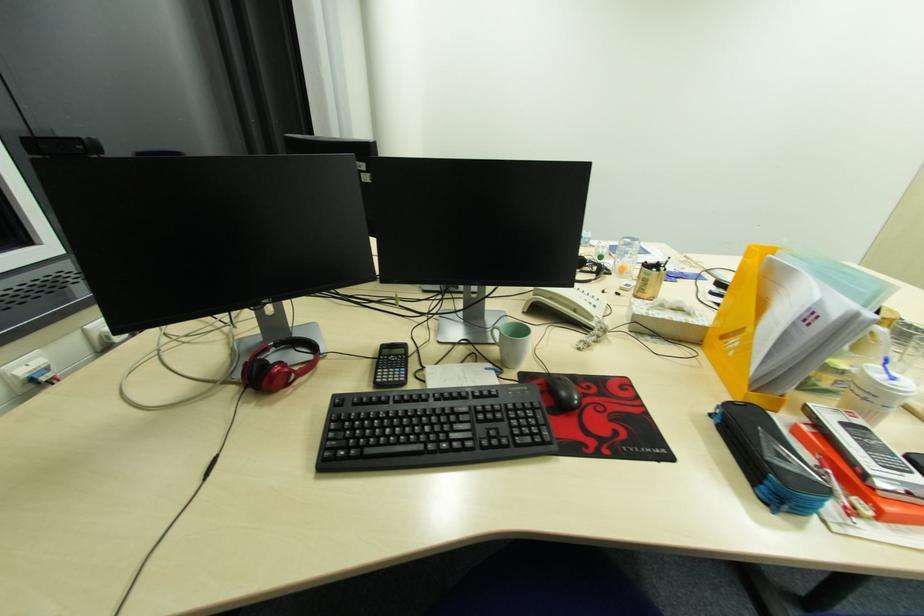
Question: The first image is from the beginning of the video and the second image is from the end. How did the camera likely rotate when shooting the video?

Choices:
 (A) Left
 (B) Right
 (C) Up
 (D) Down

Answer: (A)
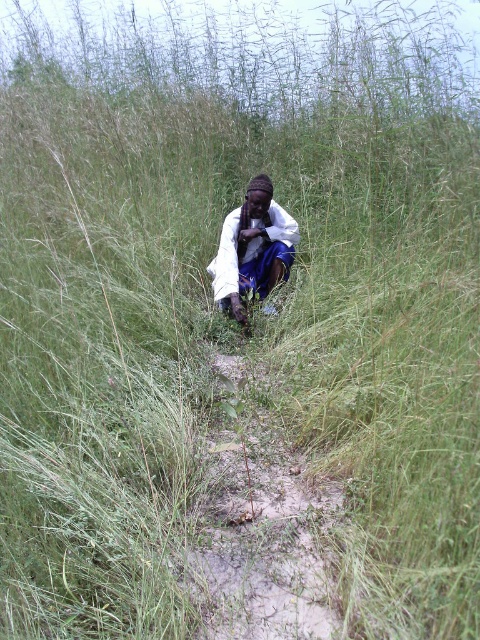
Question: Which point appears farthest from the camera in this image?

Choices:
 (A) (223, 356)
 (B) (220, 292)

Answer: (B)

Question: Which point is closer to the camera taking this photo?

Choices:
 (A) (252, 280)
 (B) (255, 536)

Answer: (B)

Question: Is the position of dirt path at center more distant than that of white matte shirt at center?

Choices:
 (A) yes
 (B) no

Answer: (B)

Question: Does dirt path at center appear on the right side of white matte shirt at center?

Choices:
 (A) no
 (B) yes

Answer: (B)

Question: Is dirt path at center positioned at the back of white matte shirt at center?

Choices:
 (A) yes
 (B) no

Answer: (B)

━━━━━━━━━━━━━━━━

Aim of the task: Show each line of the entries above that contains the string "dirt", matching case exactly.

Full answer:
Question: Is the position of dirt path at center more distant than that of white matte shirt at center?
Question: Does dirt path at center appear on the right side of white matte shirt at center?
Question: Is dirt path at center positioned at the back of white matte shirt at center?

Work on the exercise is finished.